• **Problem to work on**
Output nothing but the lines from the first line of the listing below through the line containing "(299, 461) = (642, 298): pink", printed exactly and free of pictures.

• **Extracted information**
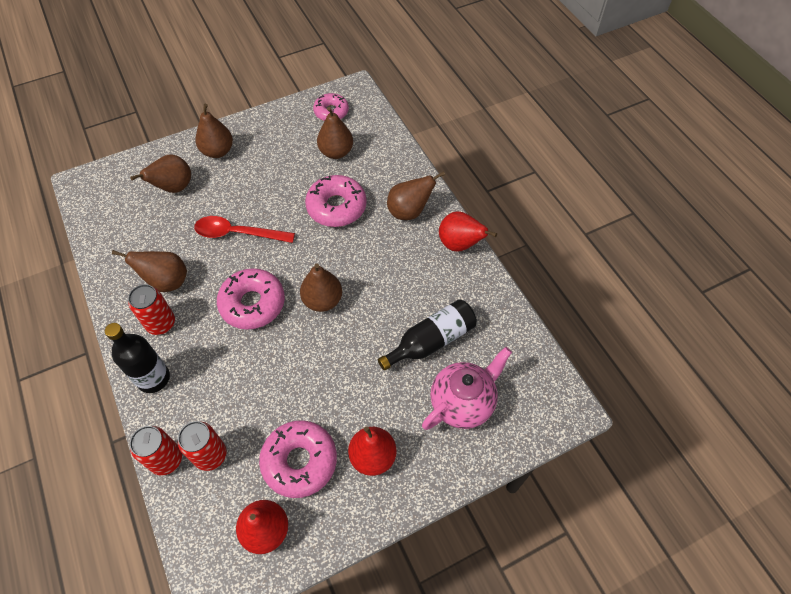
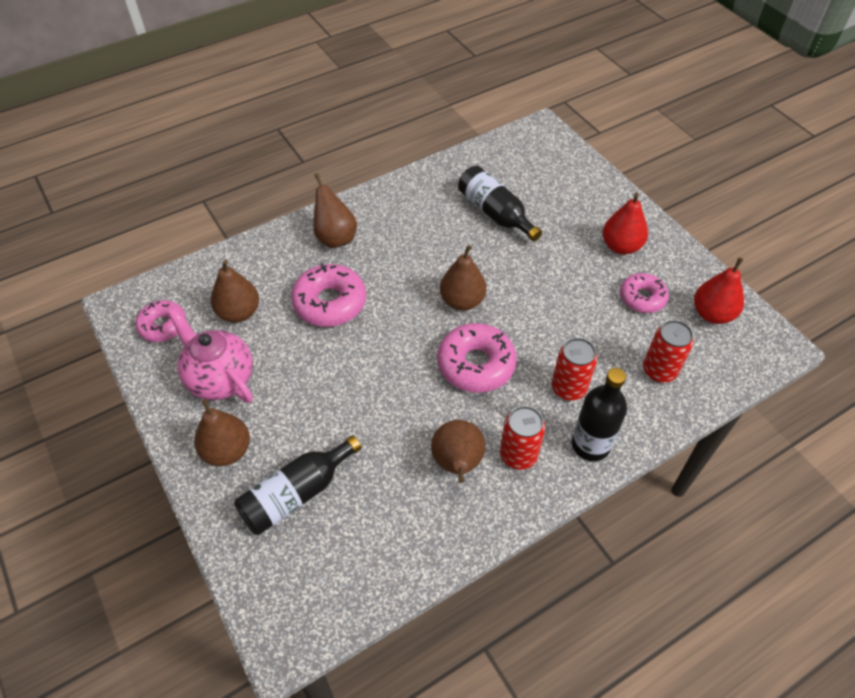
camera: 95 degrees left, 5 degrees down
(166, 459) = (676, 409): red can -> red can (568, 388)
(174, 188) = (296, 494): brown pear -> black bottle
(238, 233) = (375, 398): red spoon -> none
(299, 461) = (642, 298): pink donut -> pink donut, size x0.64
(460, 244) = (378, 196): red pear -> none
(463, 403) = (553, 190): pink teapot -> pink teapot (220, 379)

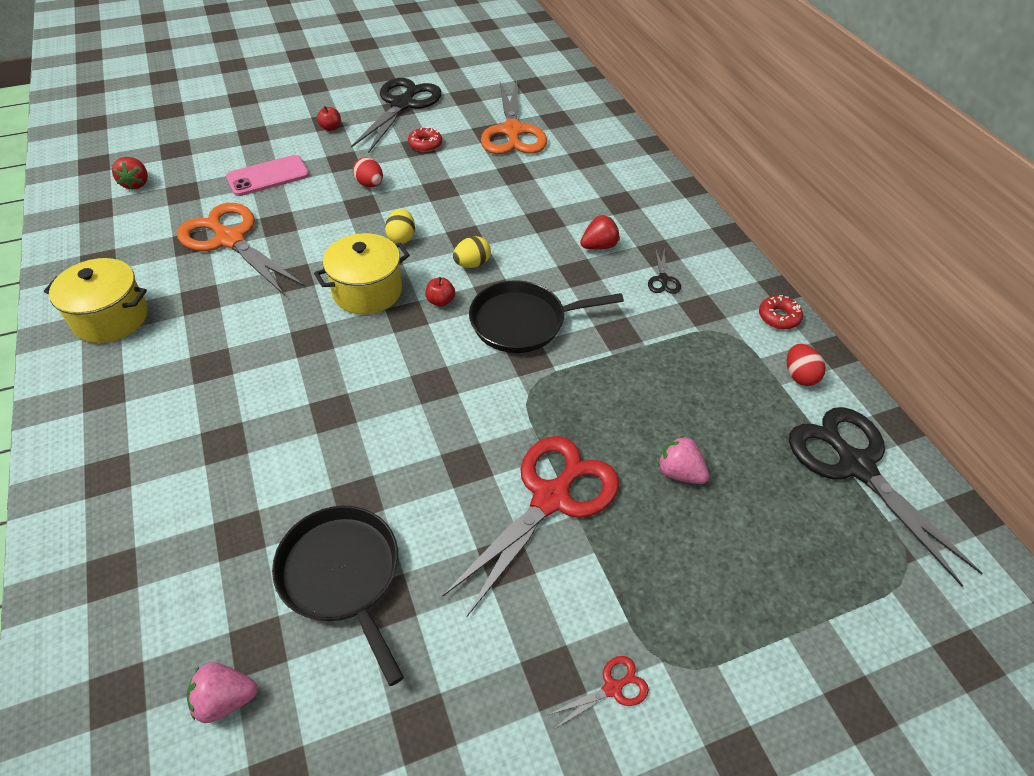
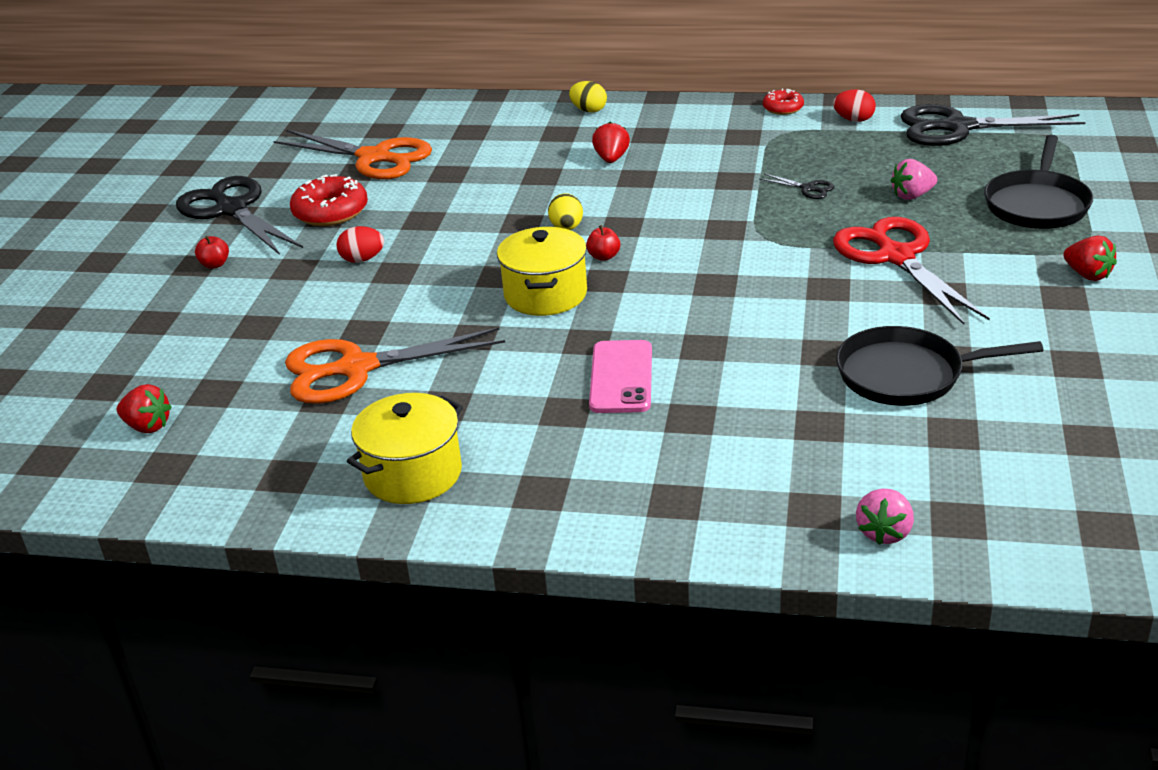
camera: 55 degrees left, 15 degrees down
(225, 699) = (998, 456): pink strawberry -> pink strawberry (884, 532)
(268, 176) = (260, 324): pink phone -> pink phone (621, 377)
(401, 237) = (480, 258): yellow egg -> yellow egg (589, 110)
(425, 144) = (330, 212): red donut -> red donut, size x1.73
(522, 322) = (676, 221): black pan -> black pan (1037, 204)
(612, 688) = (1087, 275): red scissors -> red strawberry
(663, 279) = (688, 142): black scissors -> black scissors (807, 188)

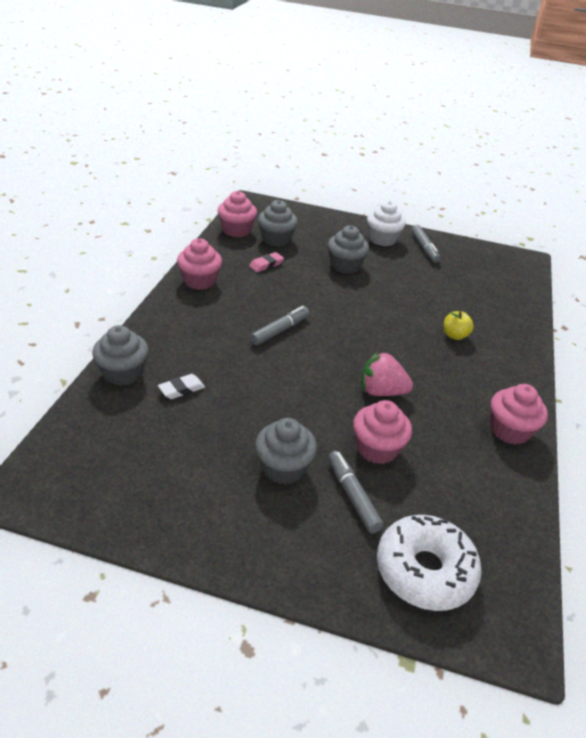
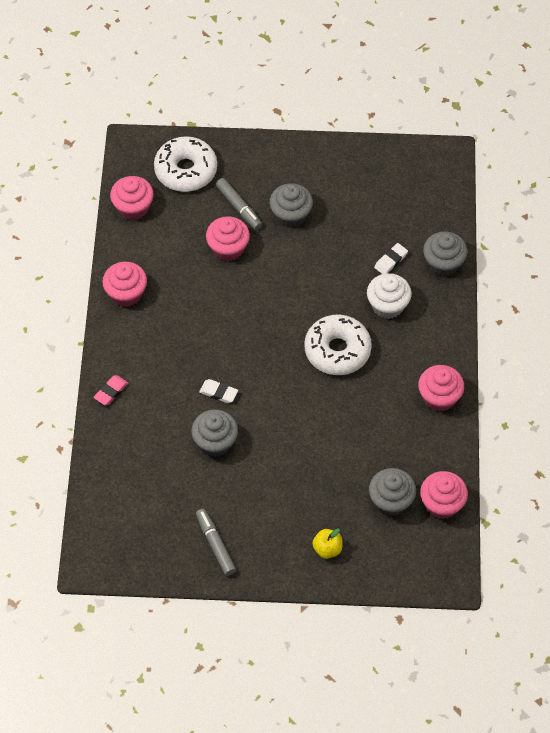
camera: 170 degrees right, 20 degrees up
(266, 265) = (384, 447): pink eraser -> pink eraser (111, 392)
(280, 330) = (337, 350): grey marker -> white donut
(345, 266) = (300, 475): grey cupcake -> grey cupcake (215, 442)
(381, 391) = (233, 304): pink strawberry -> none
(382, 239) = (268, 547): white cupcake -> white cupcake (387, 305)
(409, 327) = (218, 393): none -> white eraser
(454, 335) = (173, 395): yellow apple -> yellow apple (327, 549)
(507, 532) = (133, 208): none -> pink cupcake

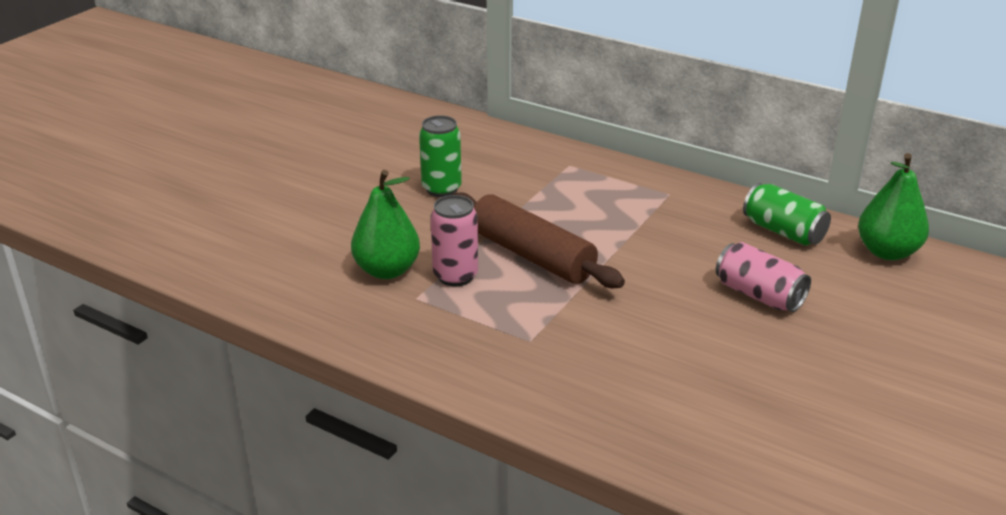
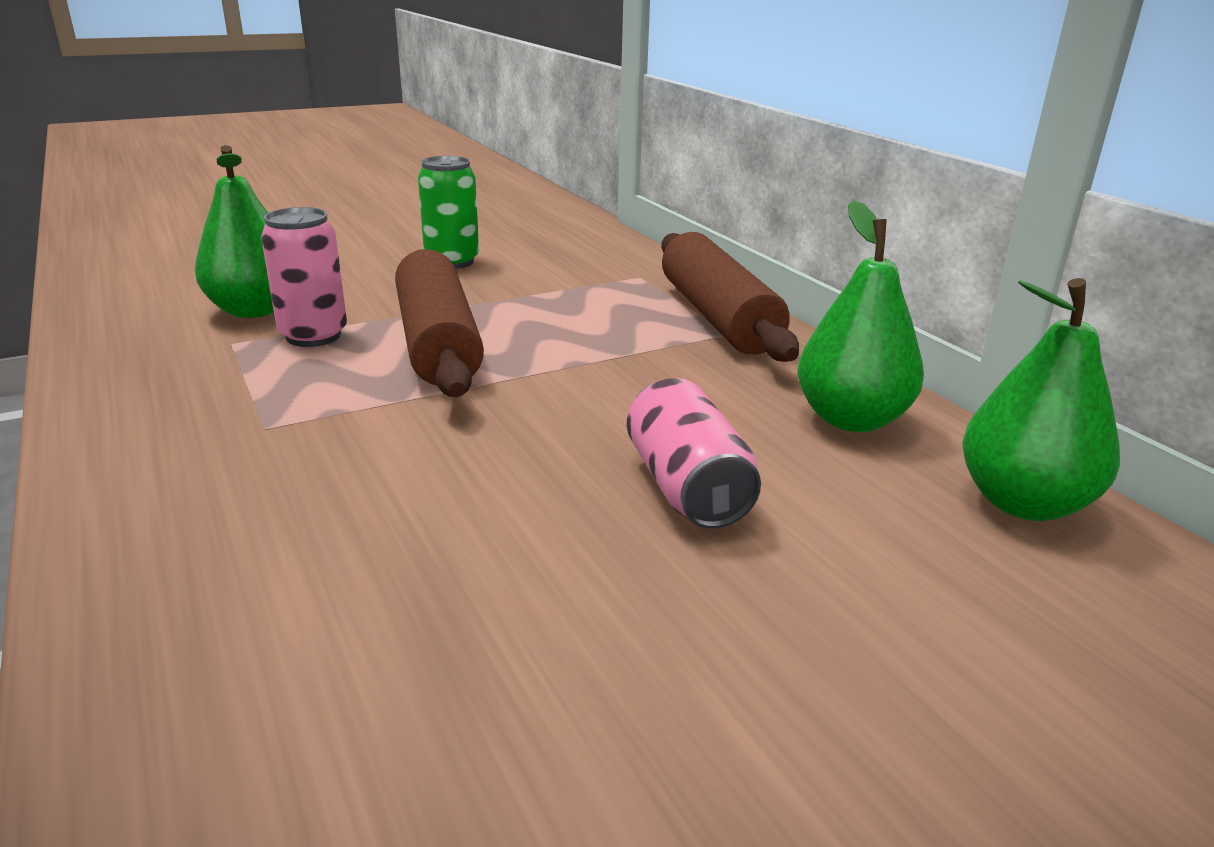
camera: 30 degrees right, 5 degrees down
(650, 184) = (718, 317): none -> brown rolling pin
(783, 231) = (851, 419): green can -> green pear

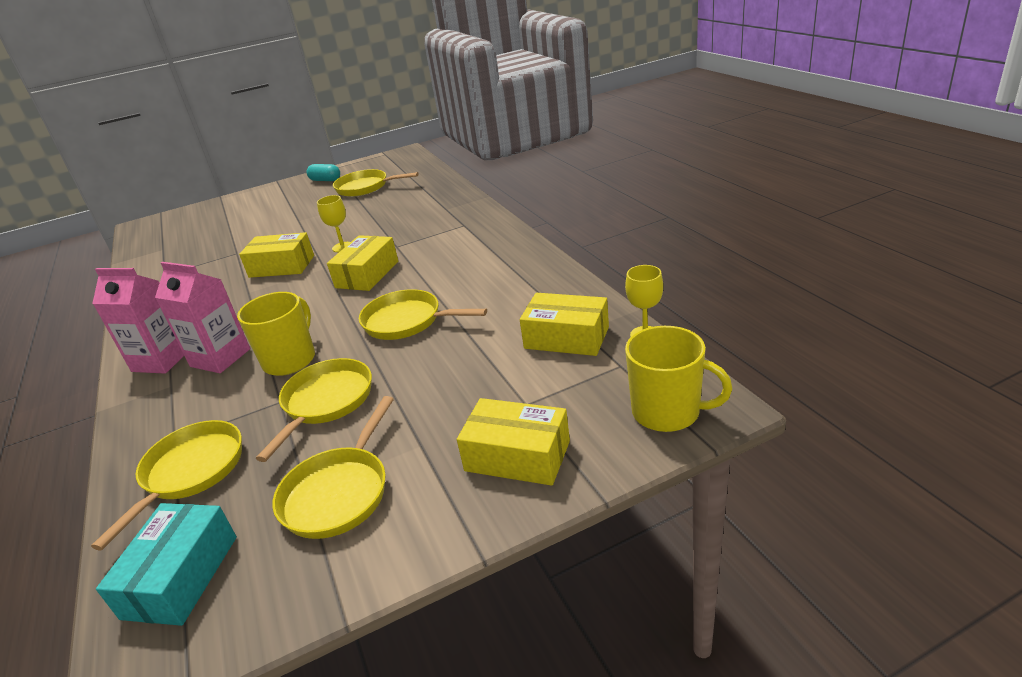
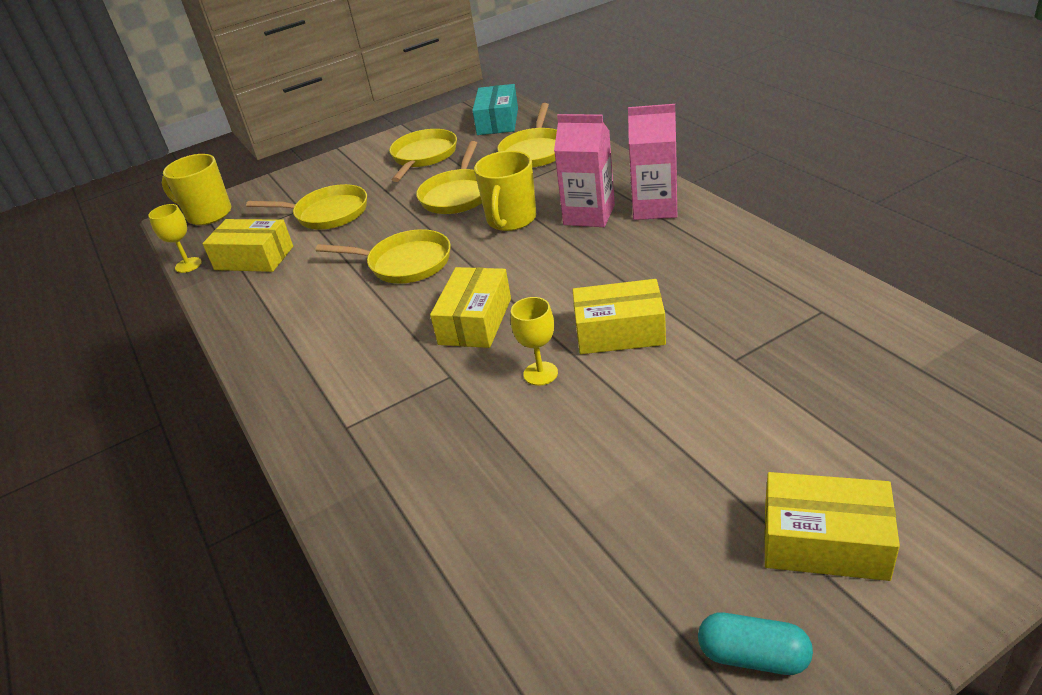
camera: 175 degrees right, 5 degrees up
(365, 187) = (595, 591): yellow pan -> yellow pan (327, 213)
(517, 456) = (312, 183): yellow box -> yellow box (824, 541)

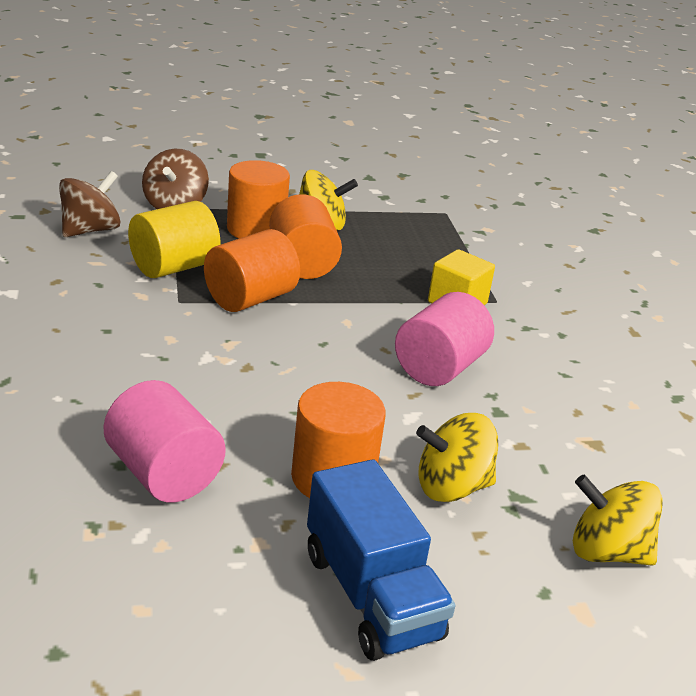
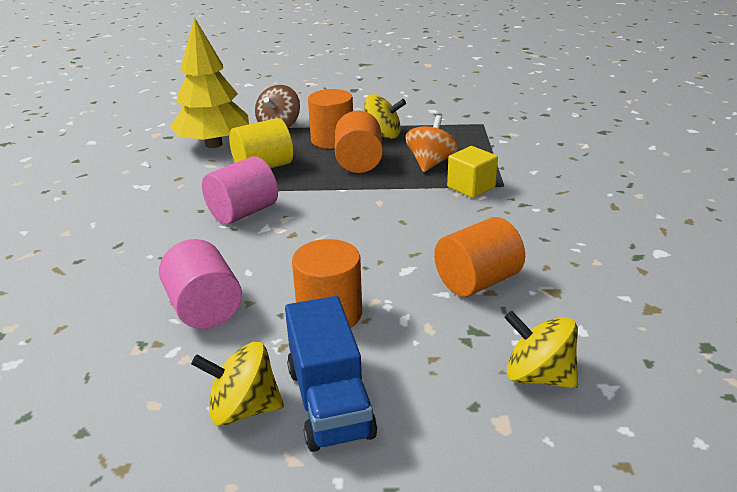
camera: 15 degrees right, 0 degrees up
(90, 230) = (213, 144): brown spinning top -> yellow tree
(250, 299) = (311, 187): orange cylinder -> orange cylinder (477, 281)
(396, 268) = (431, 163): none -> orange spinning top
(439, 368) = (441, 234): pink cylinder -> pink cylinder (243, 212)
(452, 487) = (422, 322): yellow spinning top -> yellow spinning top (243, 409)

• **Solution for this task**
camera: 95 degrees left, 5 degrees down
(166, 459) = (676, 409): red can -> red can (568, 388)
(174, 188) = (296, 494): brown pear -> black bottle
(238, 233) = (375, 398): red spoon -> none
(299, 461) = (642, 298): pink donut -> pink donut, size x0.64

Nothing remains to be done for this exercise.